Shape transformation data

--- START ---

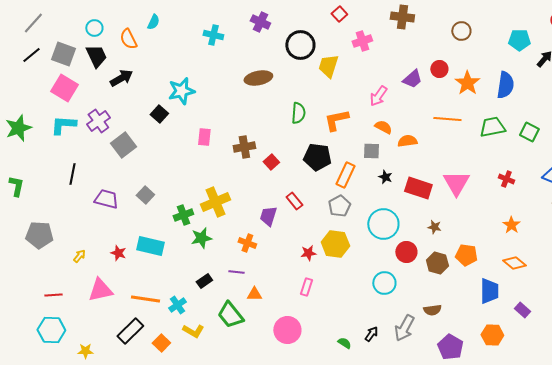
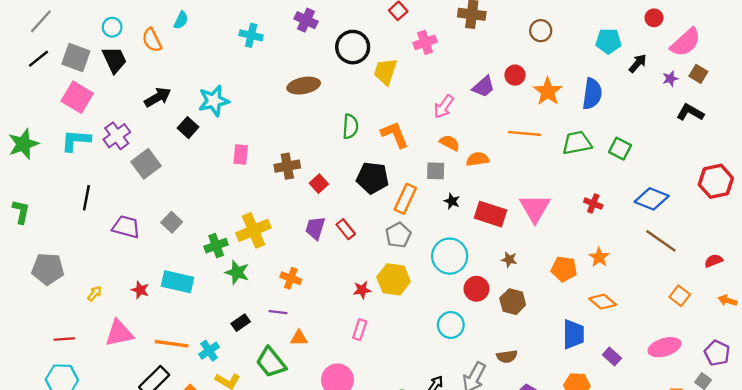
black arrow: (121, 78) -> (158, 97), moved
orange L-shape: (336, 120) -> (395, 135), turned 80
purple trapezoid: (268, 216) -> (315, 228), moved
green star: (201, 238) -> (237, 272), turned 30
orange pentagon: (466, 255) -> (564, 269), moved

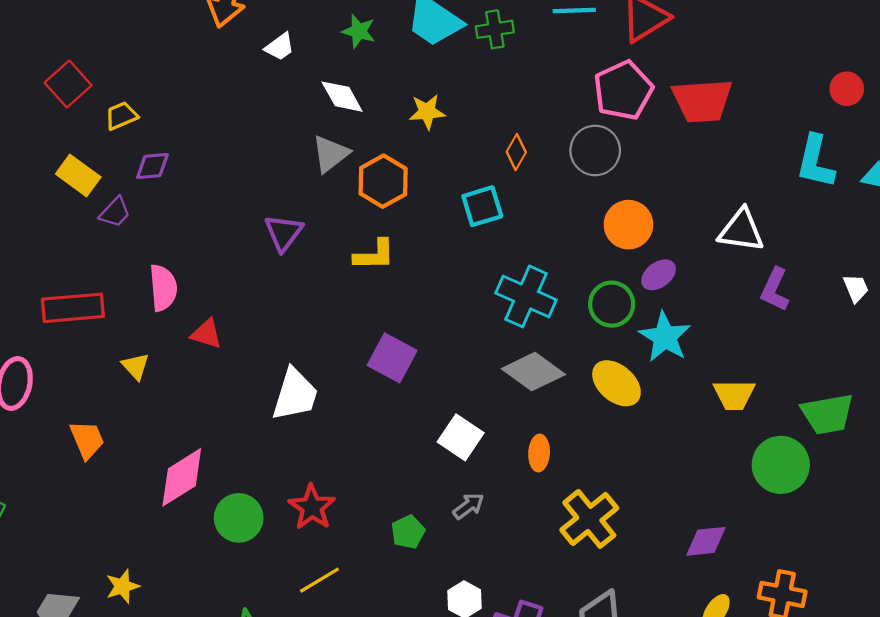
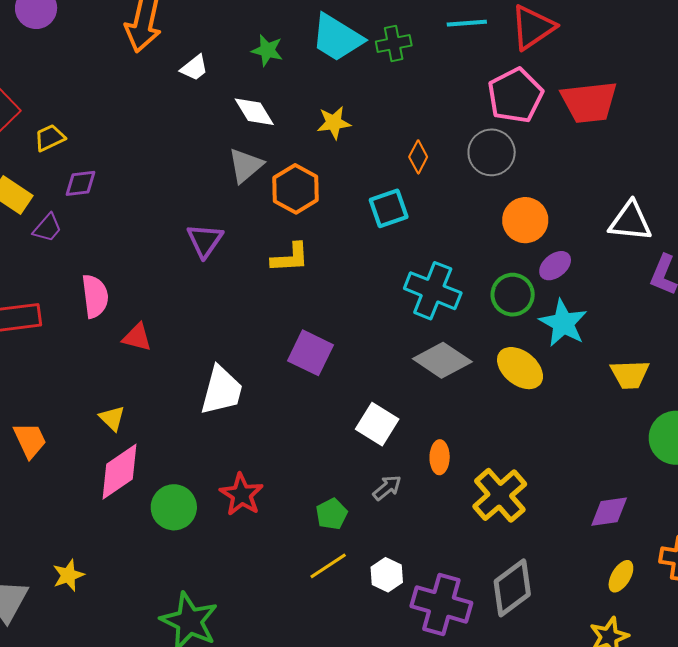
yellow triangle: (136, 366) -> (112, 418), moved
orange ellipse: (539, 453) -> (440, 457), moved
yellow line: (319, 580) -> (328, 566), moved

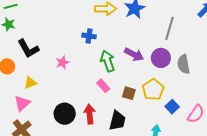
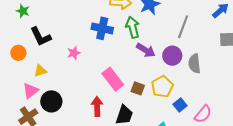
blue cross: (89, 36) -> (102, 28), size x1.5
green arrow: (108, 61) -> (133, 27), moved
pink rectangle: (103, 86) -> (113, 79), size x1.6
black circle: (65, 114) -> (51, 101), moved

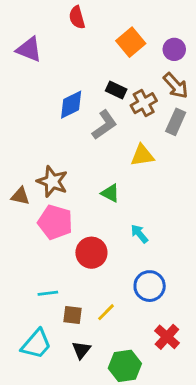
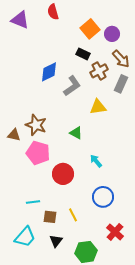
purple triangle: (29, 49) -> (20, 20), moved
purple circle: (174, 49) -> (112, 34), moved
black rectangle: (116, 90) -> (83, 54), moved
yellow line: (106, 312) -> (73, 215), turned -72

--- END ---

== TASK OBJECTIVE ==
Scan the records for the string "triangle" and report each line where it occurs.

== ANSWER BOX ==
yellow triangle: (136, 366) -> (112, 418), moved
purple triangle: (29, 49) -> (20, 20), moved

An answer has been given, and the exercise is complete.